**Your task:** Which lines hold the string "bulb"? Copy each of them from the material below.

┌─ Entries supplied

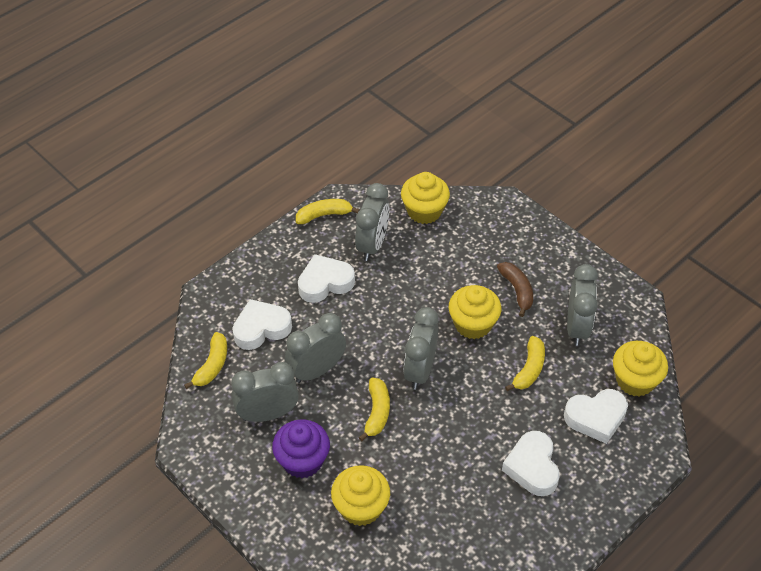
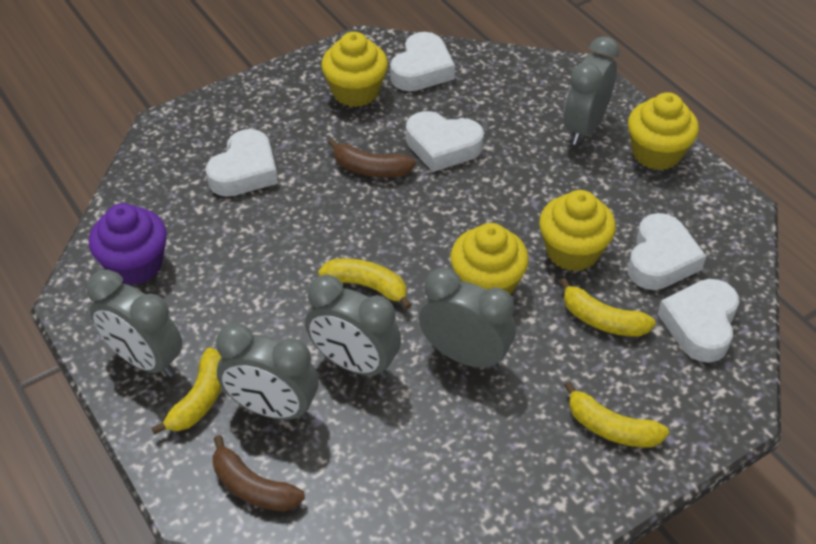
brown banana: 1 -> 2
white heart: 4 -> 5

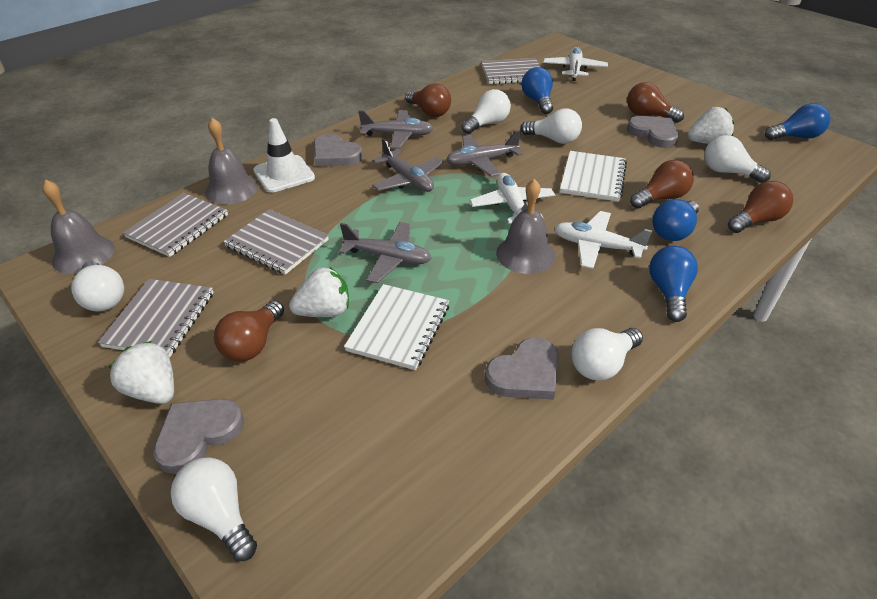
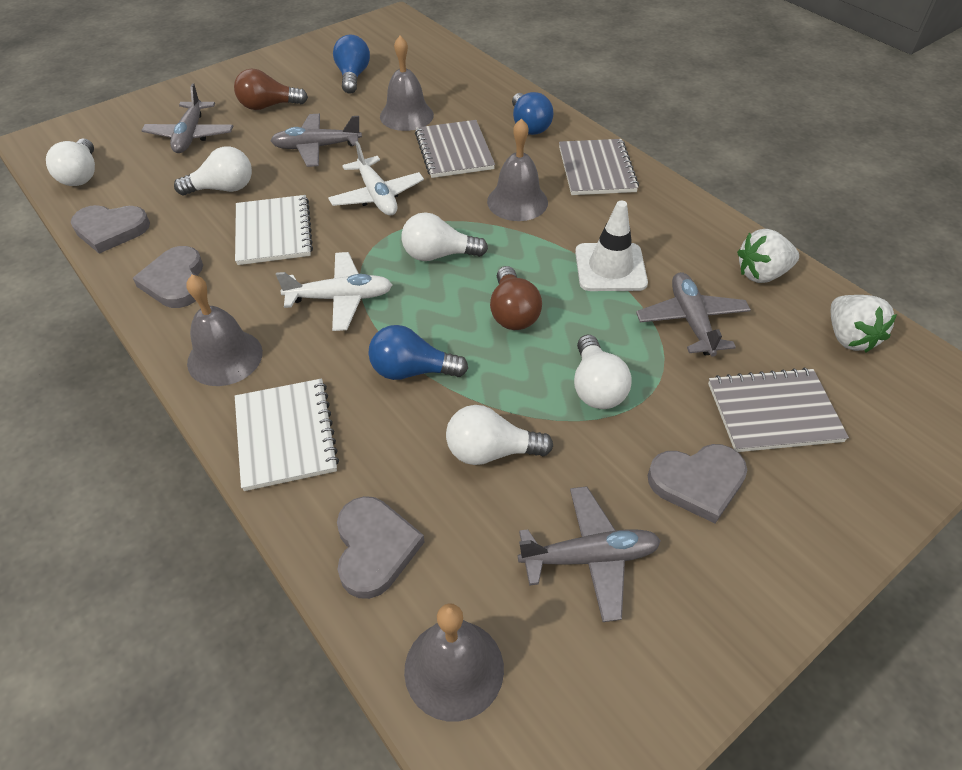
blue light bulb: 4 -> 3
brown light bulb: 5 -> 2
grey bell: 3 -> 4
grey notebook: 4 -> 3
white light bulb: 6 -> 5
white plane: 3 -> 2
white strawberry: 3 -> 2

└─

**Final answer:**
blue light bulb: 4 -> 3
brown light bulb: 5 -> 2
white light bulb: 6 -> 5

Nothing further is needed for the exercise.